- Records to process:
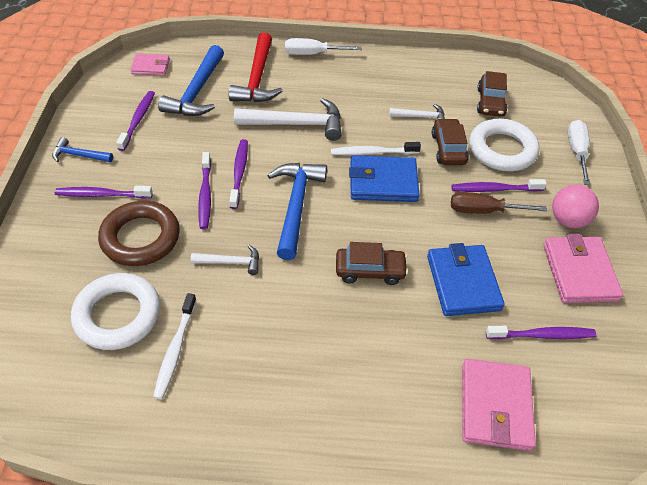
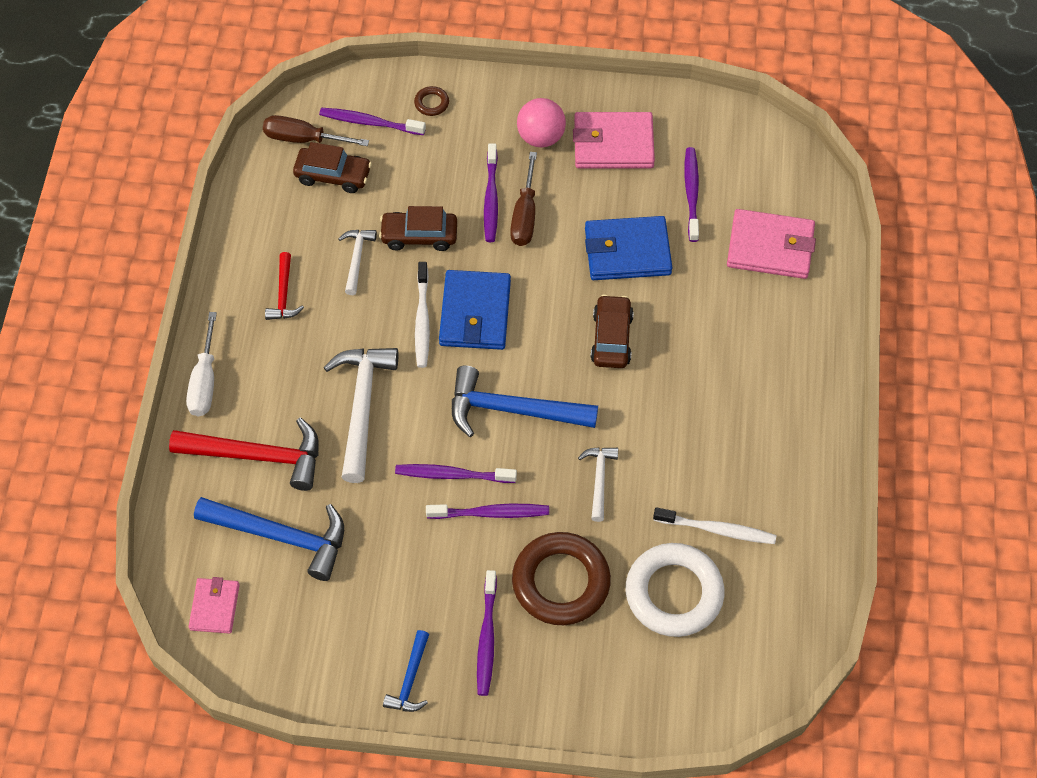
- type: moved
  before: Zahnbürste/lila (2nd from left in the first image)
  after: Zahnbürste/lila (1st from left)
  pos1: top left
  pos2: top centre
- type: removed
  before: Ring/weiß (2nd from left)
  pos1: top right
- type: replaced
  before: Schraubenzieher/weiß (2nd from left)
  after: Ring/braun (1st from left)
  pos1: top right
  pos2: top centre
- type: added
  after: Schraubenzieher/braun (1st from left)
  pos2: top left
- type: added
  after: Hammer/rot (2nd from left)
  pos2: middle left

- Exercise instructions: Starting at the line that contains "before: Schraubenzieher/weiß (2nd", write out every line through the end of the entries, exactly and with nothing added.

- Solution for this exercise:
  before: Schraubenzieher/weiß (2nd from left)
  after: Ring/braun (1st from left)
  pos1: top right
  pos2: top centre
- type: added
  after: Schraubenzieher/braun (1st from left)
  pos2: top left
- type: added
  after: Hammer/rot (2nd from left)
  pos2: middle left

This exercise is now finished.